*** Opening of The input ***

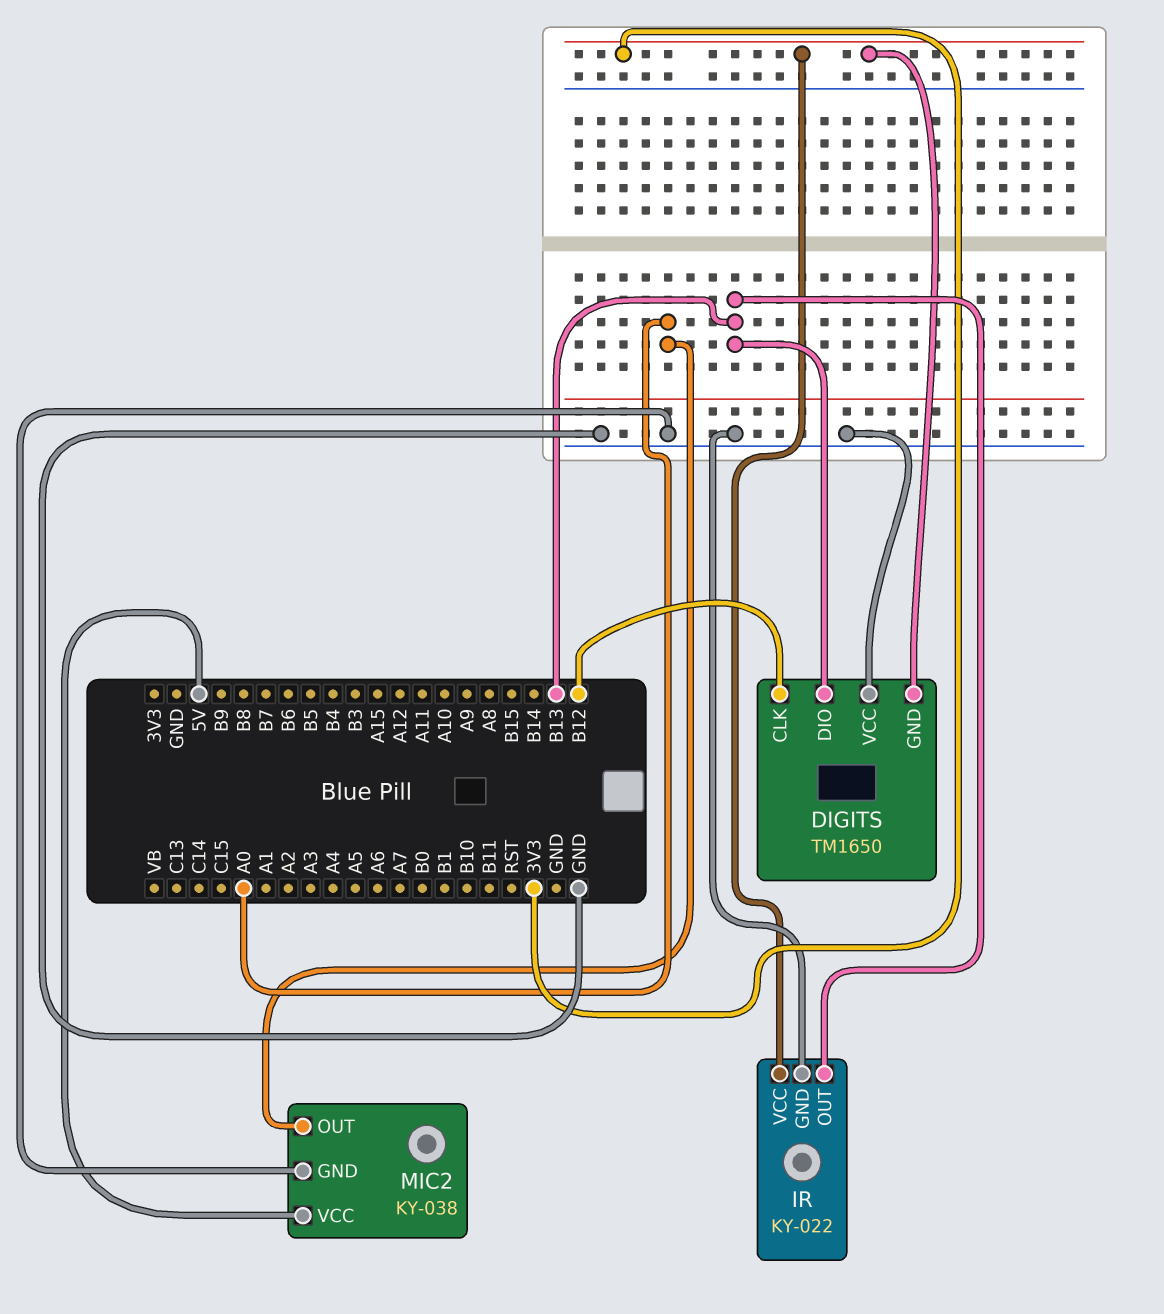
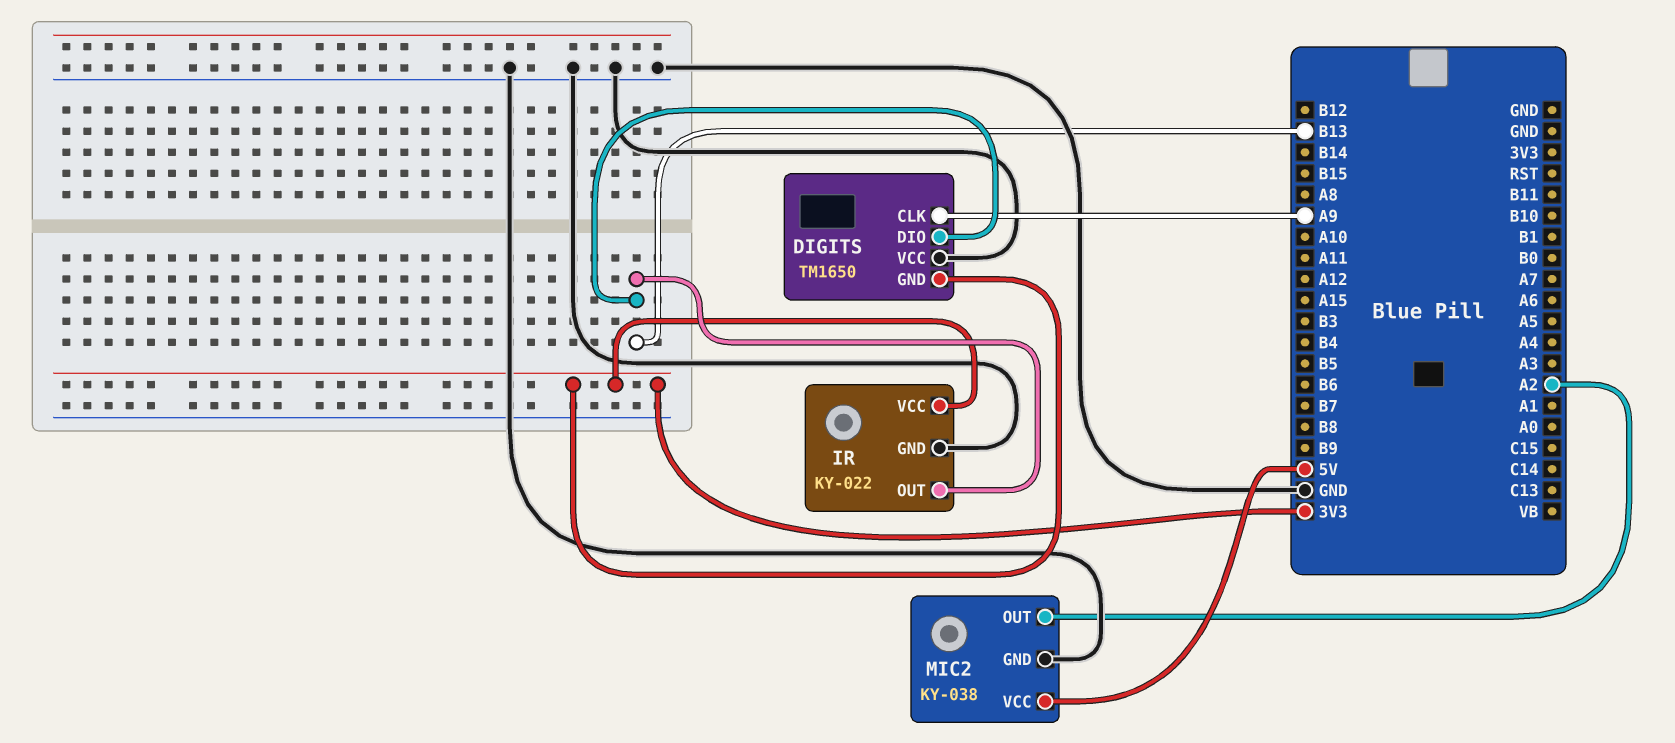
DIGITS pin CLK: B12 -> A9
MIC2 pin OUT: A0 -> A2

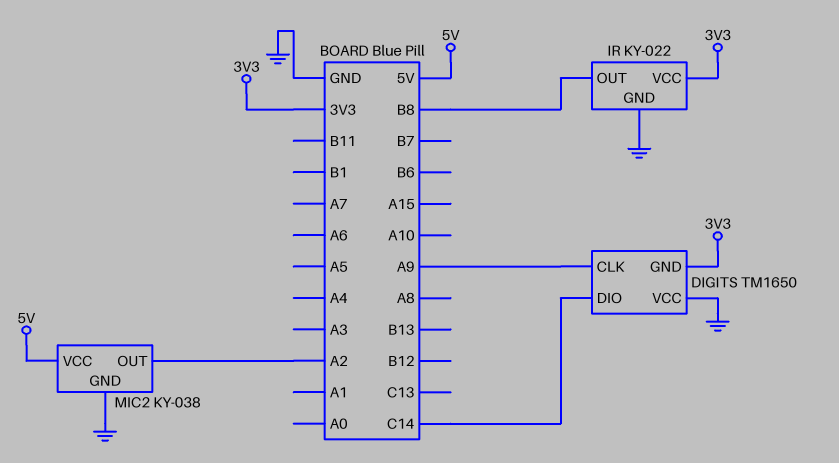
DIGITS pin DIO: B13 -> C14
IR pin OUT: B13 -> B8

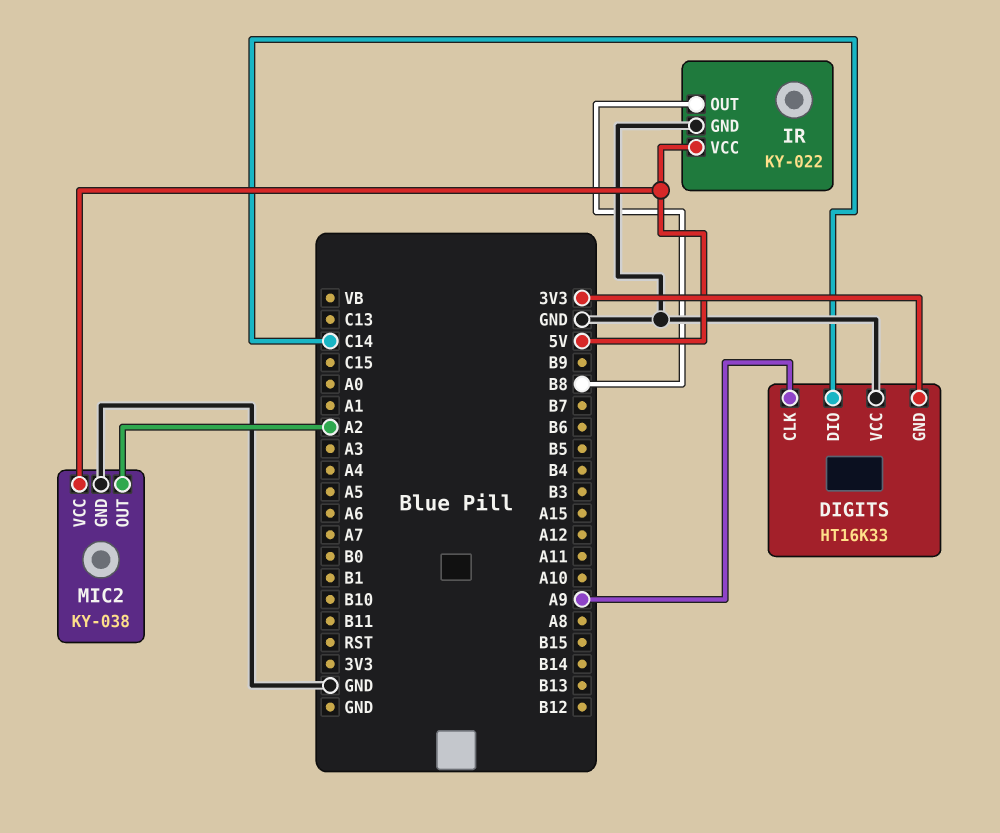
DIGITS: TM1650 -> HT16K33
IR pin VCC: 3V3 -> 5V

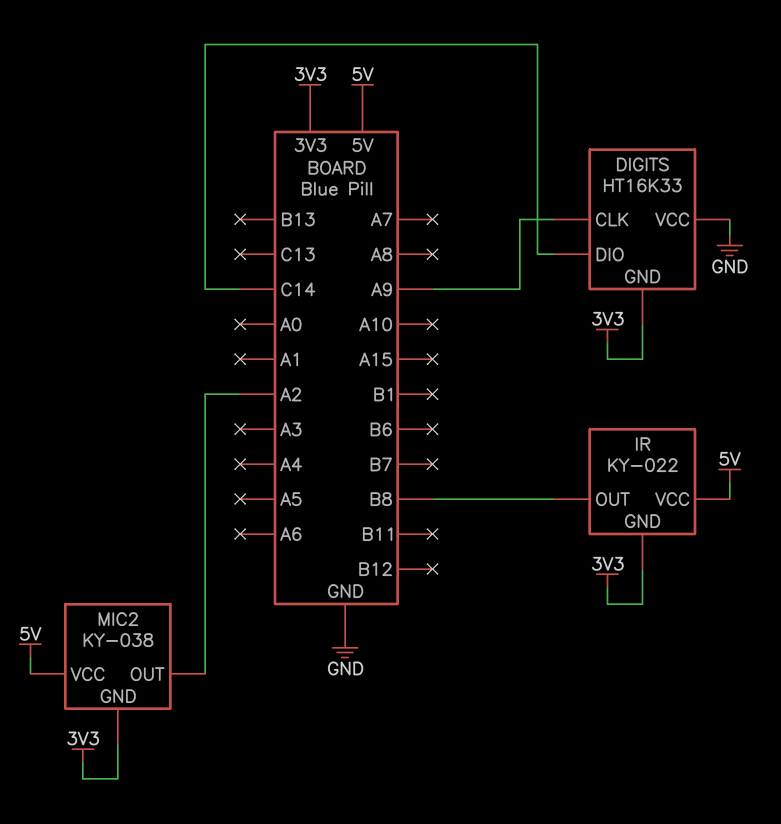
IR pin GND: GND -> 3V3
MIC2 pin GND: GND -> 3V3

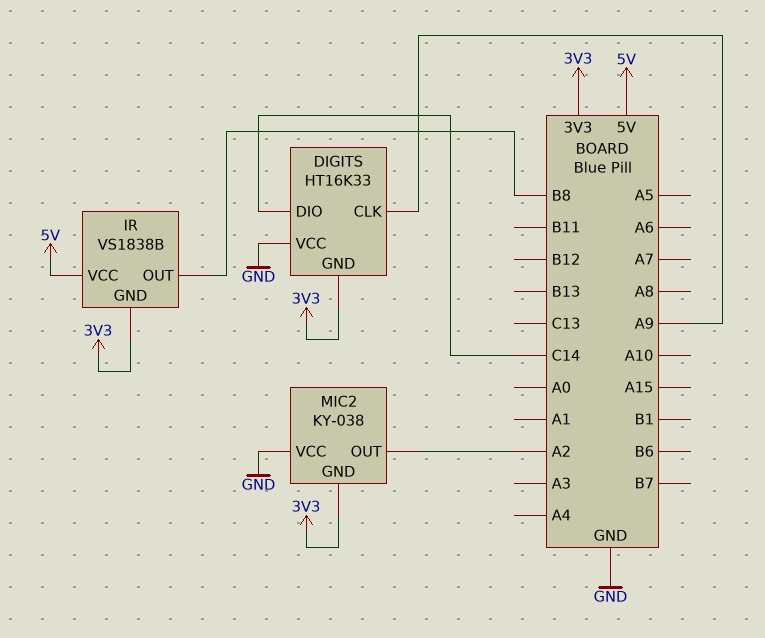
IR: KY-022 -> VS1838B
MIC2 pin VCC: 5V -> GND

*** Close of The input ***

■ **Assigned task**
Only the lines from the one that holds "IR pin VCC: 3V3 -> 5V" through the final line of the material should be reproduced, word for word, with the pictures omitted.

■ **Response to the exercise**
IR pin VCC: 3V3 -> 5V

IR pin GND: GND -> 3V3
MIC2 pin GND: GND -> 3V3

IR: KY-022 -> VS1838B
MIC2 pin VCC: 5V -> GND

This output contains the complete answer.